Leaving out the pictures, print exactly the lines from the one holding "D16: LED yellow" to the last line of the entries below, both included, and nothing more.

(Beginning of Given records)

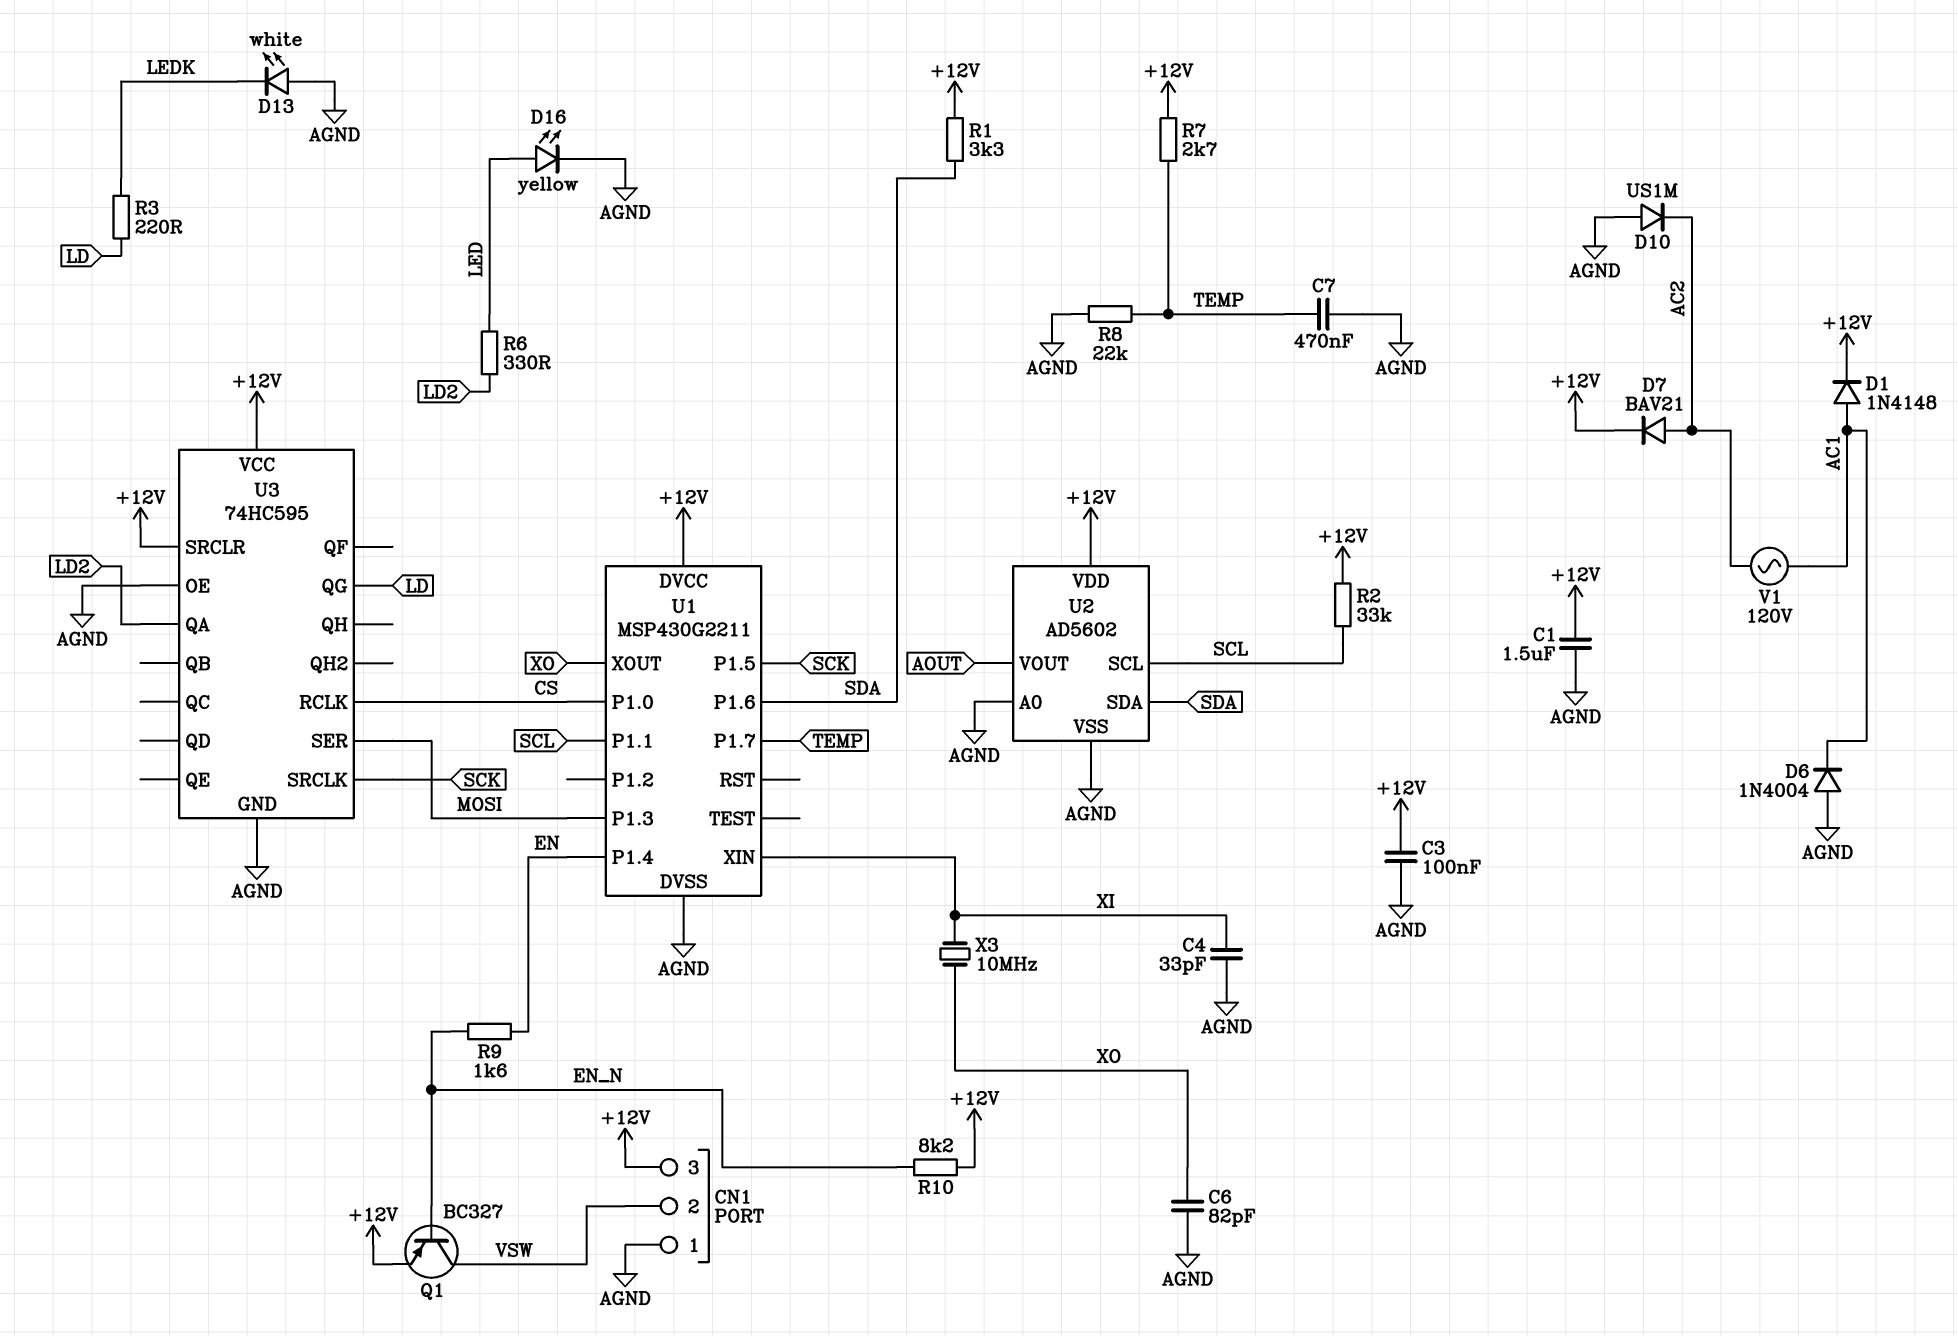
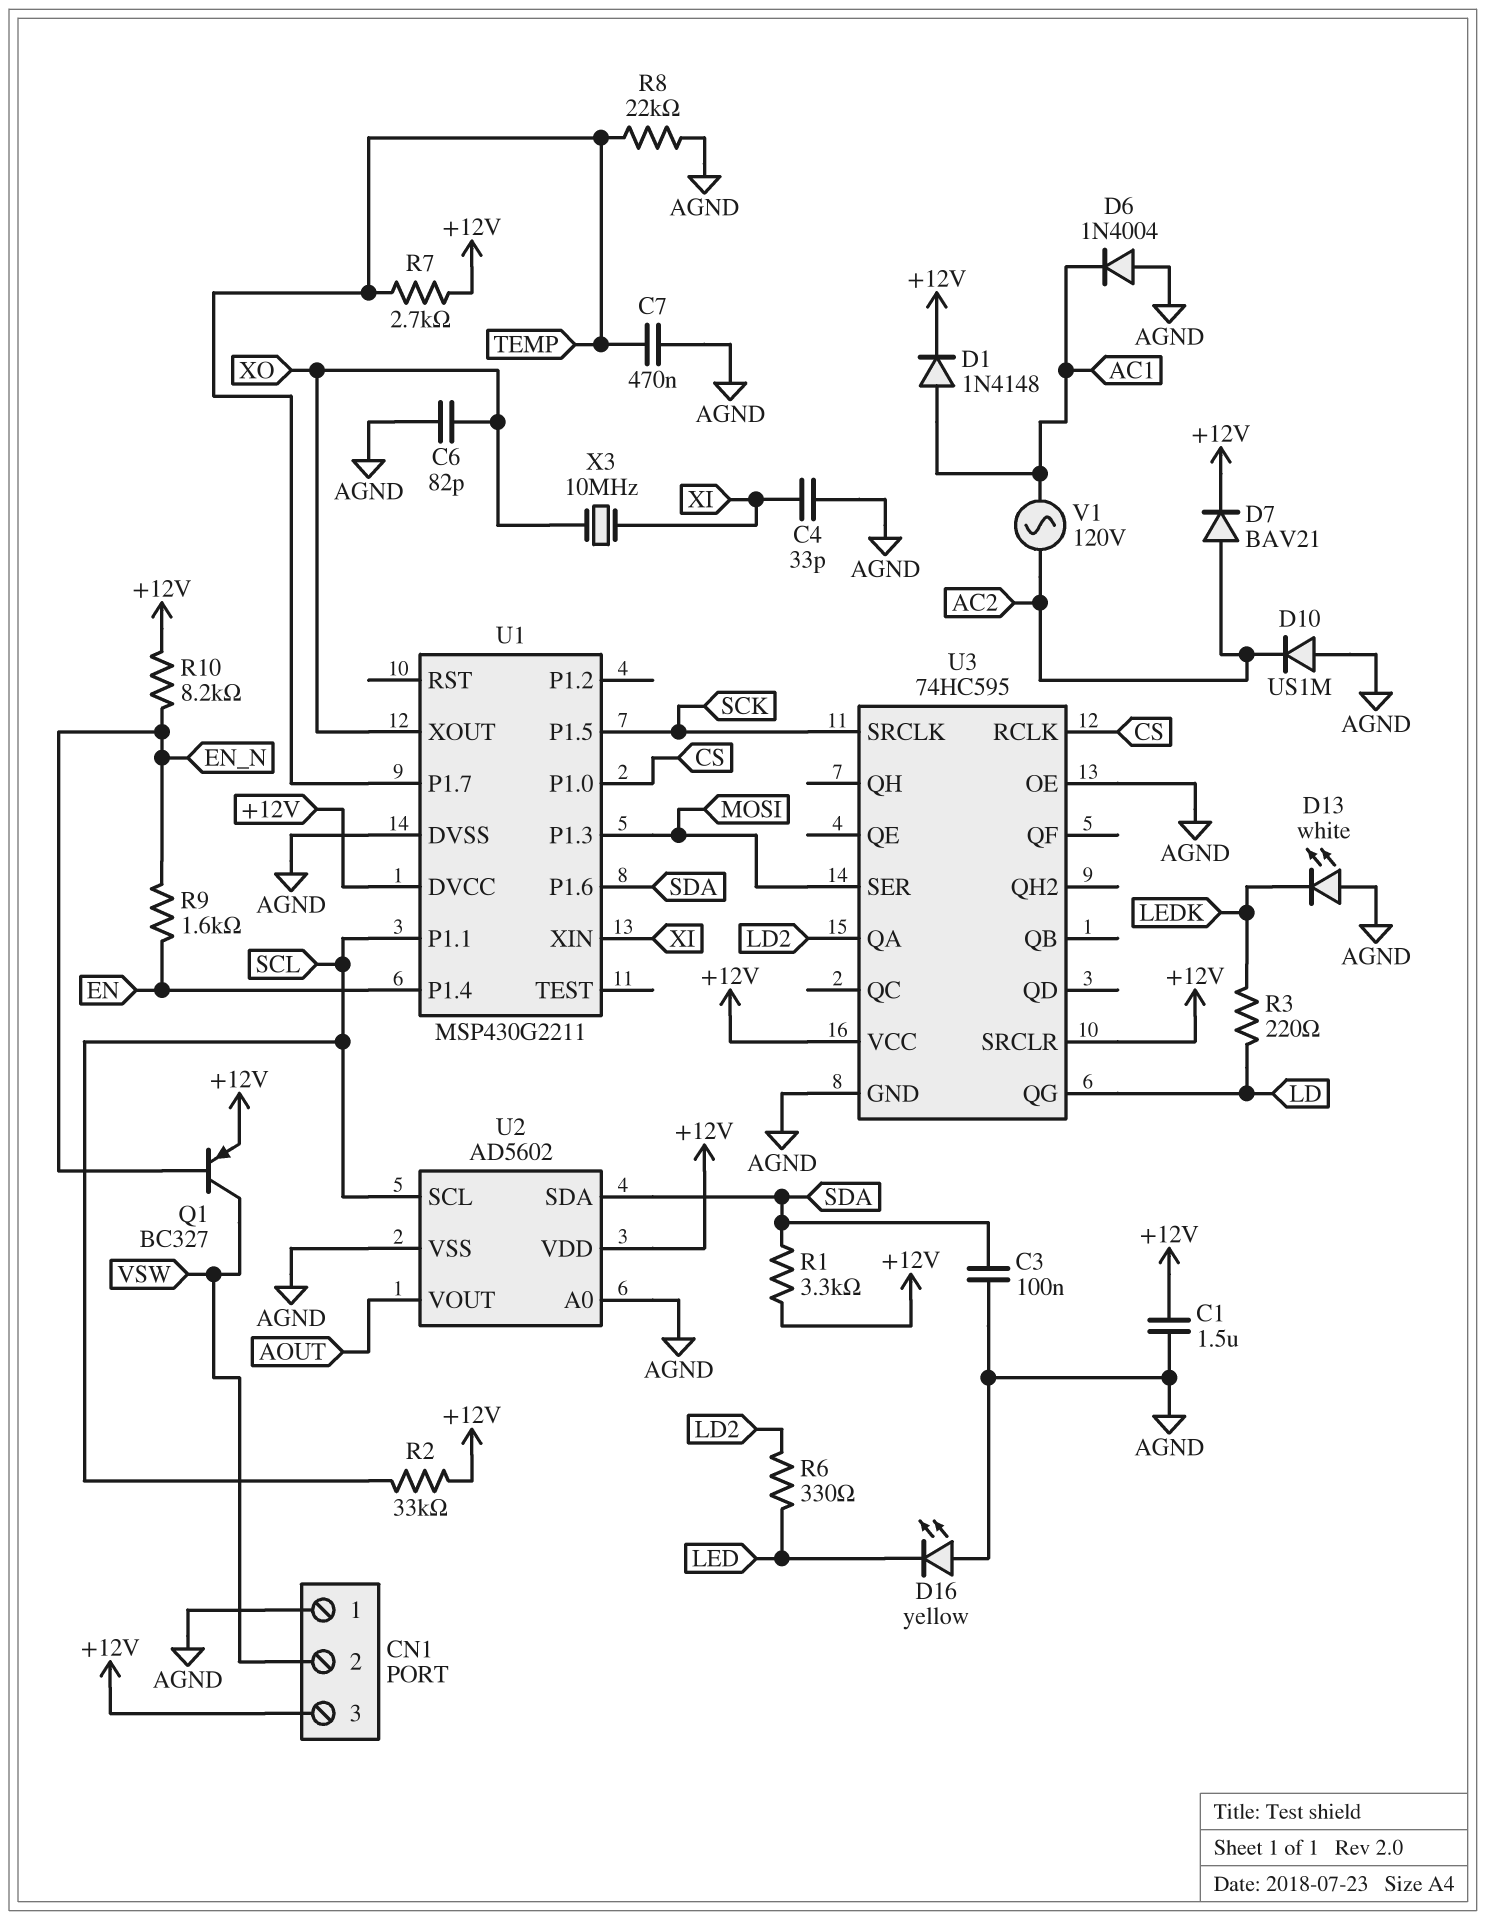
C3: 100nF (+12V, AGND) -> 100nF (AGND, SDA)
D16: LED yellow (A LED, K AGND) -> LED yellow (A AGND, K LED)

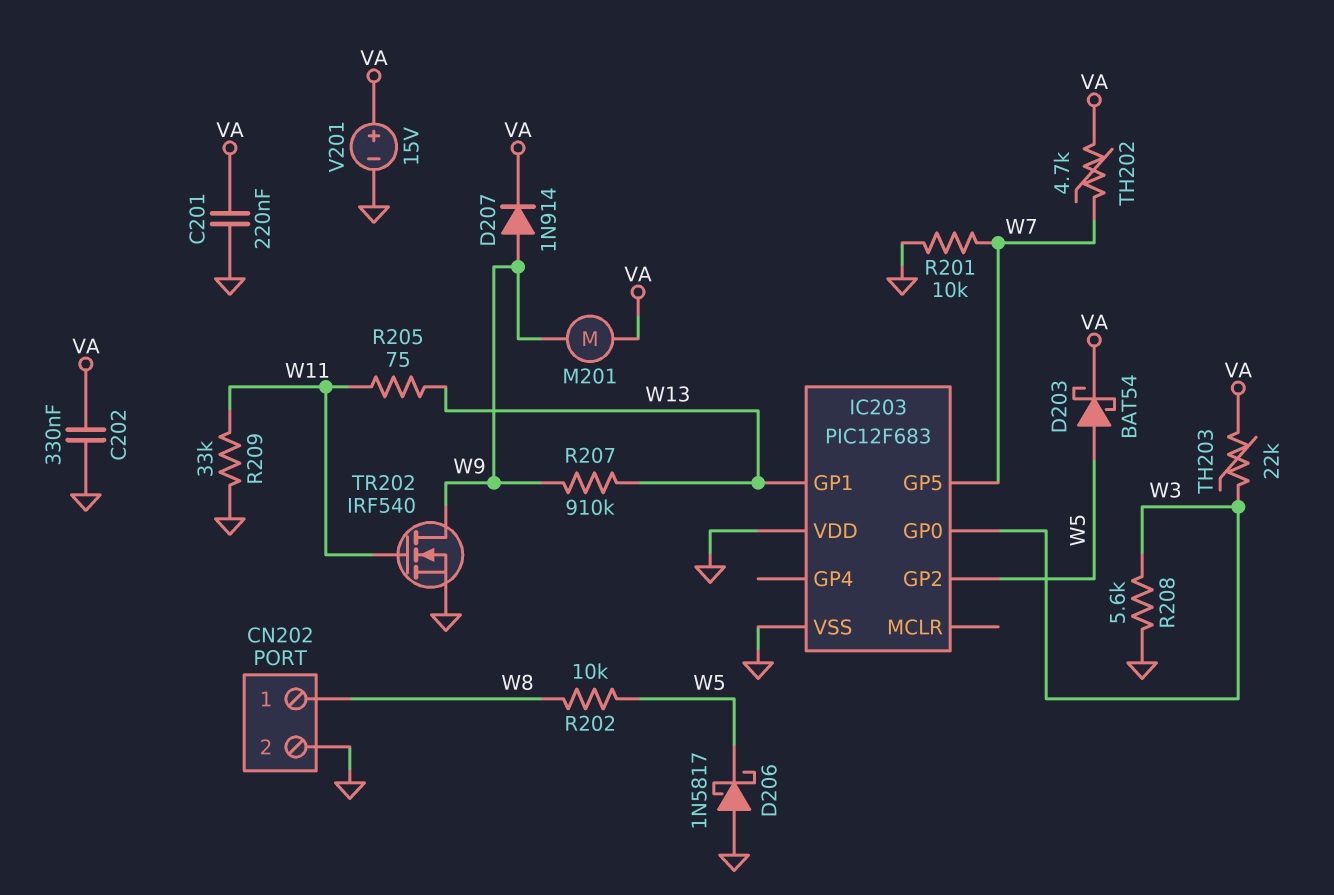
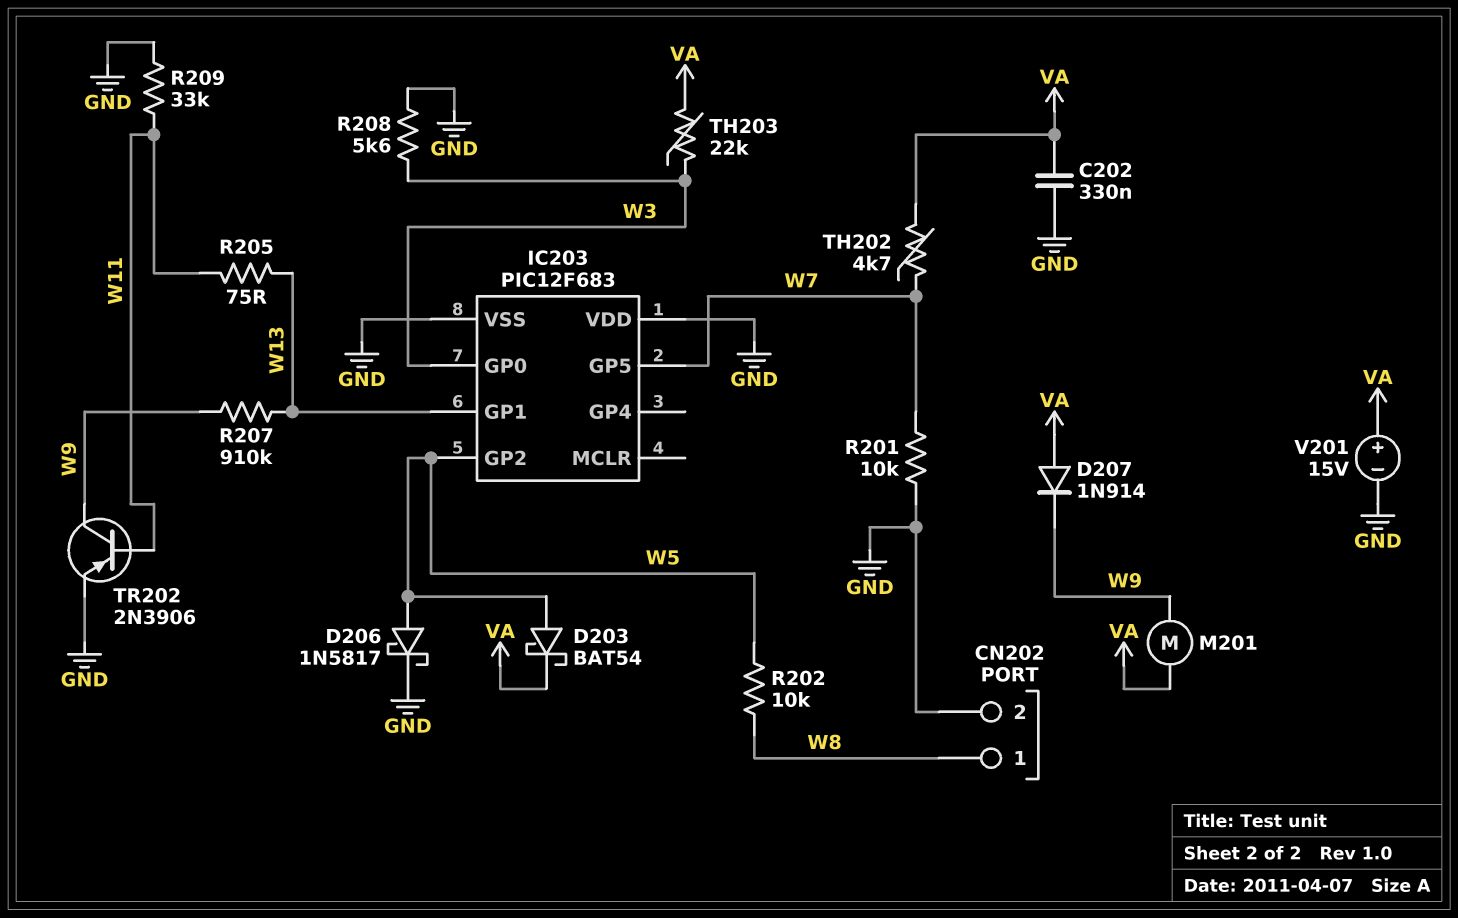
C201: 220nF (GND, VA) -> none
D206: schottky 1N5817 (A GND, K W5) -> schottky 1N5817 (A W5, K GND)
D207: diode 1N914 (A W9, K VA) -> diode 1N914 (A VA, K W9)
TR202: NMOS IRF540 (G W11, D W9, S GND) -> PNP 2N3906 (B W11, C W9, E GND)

(End of Given records)

Solution to the exercise »
D16: LED yellow (A LED, K AGND) -> LED yellow (A AGND, K LED)

C201: 220nF (GND, VA) -> none
D206: schottky 1N5817 (A GND, K W5) -> schottky 1N5817 (A W5, K GND)
D207: diode 1N914 (A W9, K VA) -> diode 1N914 (A VA, K W9)
TR202: NMOS IRF540 (G W11, D W9, S GND) -> PNP 2N3906 (B W11, C W9, E GND)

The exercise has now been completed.